#### YOUR TASK:
In the records below, find the line with "none -> pink light bulb [574,106,635,147]" and the line with "purple key [627,246,715,327]"; return exactly those lines and every line between them.

#### SUPPLIED MATERIAL:

***

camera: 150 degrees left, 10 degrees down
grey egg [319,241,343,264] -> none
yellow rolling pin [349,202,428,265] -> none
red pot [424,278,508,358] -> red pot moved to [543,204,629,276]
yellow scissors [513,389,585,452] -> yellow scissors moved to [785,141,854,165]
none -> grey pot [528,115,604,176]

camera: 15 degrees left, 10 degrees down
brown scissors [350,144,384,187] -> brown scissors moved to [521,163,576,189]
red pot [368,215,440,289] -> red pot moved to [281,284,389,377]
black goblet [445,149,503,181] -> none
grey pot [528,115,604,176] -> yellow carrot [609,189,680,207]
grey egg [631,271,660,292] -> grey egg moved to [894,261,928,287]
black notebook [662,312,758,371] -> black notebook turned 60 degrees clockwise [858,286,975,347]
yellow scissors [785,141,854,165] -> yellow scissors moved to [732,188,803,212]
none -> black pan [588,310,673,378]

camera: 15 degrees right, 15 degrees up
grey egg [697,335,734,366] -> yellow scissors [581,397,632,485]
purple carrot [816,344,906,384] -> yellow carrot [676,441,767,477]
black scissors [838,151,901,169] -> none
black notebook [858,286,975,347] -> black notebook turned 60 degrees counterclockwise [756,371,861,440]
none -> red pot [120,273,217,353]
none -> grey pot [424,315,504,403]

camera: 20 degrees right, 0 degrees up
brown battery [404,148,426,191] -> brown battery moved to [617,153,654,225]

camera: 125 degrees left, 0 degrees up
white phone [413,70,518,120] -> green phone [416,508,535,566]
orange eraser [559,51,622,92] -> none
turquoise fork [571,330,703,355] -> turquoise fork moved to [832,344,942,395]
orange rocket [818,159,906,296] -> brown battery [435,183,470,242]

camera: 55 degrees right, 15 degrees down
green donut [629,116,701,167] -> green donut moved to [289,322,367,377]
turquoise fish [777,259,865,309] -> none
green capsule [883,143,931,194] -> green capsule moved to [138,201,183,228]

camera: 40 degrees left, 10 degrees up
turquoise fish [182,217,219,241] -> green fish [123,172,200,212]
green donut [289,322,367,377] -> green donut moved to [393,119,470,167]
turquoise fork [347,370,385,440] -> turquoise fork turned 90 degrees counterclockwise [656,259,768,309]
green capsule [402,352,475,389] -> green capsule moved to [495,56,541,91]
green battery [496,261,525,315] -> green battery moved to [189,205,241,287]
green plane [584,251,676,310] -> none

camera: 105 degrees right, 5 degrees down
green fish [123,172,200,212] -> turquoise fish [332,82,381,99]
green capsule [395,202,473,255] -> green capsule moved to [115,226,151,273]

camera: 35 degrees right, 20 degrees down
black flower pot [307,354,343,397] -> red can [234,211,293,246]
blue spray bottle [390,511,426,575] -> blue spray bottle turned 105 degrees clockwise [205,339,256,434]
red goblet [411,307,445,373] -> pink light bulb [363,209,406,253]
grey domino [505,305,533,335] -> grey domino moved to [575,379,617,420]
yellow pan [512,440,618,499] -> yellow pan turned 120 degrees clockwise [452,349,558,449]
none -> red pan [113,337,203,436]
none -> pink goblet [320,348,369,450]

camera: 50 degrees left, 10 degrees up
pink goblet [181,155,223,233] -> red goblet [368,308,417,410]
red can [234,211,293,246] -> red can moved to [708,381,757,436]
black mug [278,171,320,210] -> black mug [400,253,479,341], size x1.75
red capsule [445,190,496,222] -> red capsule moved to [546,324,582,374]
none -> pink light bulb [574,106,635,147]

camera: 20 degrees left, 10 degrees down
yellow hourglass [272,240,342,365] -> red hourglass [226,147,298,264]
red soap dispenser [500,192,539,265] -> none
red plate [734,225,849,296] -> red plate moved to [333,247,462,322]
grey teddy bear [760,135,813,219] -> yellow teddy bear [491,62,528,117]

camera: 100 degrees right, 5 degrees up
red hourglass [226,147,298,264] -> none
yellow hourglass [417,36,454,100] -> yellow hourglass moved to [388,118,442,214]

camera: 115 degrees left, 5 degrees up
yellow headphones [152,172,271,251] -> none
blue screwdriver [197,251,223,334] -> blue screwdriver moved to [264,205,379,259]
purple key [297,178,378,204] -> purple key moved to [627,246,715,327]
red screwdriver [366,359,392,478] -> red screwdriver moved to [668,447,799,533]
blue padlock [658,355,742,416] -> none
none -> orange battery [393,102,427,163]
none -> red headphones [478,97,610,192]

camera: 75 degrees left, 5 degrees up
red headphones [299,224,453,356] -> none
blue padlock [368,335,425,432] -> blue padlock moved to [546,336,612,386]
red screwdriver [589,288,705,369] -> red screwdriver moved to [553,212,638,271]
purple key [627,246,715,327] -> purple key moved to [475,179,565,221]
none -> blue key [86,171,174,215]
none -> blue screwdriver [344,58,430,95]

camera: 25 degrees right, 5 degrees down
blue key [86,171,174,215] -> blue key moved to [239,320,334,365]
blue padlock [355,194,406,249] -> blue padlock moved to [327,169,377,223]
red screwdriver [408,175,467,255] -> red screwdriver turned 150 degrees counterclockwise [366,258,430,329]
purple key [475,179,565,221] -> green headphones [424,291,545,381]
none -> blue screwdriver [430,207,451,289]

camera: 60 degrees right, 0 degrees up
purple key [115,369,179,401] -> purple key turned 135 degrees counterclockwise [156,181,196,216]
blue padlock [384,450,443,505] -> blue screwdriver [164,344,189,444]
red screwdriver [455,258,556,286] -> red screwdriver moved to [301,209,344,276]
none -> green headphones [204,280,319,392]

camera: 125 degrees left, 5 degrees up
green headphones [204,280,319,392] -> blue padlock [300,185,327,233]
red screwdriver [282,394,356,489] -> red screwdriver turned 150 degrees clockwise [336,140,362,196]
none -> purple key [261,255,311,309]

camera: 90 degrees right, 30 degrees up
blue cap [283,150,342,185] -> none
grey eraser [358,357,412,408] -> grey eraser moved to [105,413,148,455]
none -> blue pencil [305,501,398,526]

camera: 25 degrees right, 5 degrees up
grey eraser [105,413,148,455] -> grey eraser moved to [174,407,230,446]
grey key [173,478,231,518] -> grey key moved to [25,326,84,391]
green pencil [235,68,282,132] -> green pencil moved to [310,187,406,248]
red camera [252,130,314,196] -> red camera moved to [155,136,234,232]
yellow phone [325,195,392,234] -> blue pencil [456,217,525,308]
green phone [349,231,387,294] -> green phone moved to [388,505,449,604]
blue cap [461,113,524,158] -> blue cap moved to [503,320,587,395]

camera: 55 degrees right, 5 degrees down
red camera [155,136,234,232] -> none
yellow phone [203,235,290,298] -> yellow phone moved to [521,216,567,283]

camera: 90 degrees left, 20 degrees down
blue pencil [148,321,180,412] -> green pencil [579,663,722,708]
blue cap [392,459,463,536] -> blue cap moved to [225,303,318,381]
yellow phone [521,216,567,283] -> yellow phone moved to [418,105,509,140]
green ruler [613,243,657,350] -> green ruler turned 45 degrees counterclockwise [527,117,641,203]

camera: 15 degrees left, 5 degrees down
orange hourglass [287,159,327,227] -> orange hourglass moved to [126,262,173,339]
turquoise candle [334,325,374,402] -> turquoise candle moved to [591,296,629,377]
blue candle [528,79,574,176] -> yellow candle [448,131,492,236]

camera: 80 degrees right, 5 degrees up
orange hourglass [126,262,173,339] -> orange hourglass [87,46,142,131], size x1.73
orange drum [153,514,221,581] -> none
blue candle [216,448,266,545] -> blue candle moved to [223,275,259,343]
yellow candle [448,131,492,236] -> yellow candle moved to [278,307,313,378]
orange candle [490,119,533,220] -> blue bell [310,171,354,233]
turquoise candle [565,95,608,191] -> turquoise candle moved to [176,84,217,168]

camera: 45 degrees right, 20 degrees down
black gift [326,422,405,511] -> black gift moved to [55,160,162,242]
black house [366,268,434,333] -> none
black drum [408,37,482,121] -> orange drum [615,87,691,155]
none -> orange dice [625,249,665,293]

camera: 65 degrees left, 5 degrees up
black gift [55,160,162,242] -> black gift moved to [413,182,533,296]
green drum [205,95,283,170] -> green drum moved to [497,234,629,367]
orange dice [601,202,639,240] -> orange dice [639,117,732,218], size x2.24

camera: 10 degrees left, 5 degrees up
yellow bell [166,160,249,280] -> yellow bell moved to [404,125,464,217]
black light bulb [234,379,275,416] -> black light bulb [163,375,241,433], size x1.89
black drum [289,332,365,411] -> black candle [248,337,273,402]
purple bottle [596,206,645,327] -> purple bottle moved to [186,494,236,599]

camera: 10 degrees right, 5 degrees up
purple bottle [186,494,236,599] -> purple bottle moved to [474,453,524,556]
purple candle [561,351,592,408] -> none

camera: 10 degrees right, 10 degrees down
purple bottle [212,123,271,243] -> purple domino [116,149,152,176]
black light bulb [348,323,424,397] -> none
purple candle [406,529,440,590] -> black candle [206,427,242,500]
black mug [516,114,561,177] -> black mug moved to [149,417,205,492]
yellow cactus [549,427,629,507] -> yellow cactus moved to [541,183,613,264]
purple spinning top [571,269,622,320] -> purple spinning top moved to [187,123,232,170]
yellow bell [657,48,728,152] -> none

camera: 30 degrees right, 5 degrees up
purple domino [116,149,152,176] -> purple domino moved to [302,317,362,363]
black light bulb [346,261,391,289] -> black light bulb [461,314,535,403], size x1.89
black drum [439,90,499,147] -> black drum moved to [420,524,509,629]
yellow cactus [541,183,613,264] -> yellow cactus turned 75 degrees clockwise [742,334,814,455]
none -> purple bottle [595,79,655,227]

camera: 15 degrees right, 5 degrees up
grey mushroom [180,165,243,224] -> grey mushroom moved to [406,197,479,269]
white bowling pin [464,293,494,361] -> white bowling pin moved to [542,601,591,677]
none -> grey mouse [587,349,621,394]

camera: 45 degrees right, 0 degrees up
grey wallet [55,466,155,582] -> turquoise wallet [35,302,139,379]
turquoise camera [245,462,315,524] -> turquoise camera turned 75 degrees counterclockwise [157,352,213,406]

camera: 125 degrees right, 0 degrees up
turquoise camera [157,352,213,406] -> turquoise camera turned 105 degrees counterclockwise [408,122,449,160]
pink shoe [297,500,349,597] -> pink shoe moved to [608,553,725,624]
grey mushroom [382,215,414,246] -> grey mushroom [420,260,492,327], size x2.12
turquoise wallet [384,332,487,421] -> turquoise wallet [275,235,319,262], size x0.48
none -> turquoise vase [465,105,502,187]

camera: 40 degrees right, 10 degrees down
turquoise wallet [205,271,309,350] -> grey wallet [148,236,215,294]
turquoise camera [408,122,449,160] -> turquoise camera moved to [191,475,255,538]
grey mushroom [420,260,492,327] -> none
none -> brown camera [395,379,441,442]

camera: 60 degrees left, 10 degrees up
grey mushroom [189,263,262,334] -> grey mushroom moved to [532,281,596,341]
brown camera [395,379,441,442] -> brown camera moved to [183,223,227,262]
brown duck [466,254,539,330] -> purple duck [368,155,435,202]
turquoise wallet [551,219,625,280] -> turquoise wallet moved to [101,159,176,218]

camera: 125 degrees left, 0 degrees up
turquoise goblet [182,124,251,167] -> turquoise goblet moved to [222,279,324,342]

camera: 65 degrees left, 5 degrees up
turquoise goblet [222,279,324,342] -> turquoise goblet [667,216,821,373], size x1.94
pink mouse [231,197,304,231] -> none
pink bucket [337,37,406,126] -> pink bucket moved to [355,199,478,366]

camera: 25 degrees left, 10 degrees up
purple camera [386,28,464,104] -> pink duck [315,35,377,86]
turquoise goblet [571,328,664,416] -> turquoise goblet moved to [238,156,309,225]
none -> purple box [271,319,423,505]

***

#### RESULT OF THE TASK:
none -> pink light bulb [574,106,635,147]

camera: 20 degrees left, 10 degrees down
yellow hourglass [272,240,342,365] -> red hourglass [226,147,298,264]
red soap dispenser [500,192,539,265] -> none
red plate [734,225,849,296] -> red plate moved to [333,247,462,322]
grey teddy bear [760,135,813,219] -> yellow teddy bear [491,62,528,117]

camera: 100 degrees right, 5 degrees up
red hourglass [226,147,298,264] -> none
yellow hourglass [417,36,454,100] -> yellow hourglass moved to [388,118,442,214]

camera: 115 degrees left, 5 degrees up
yellow headphones [152,172,271,251] -> none
blue screwdriver [197,251,223,334] -> blue screwdriver moved to [264,205,379,259]
purple key [297,178,378,204] -> purple key moved to [627,246,715,327]
red screwdriver [366,359,392,478] -> red screwdriver moved to [668,447,799,533]
blue padlock [658,355,742,416] -> none
none -> orange battery [393,102,427,163]
none -> red headphones [478,97,610,192]

camera: 75 degrees left, 5 degrees up
red headphones [299,224,453,356] -> none
blue padlock [368,335,425,432] -> blue padlock moved to [546,336,612,386]
red screwdriver [589,288,705,369] -> red screwdriver moved to [553,212,638,271]
purple key [627,246,715,327] -> purple key moved to [475,179,565,221]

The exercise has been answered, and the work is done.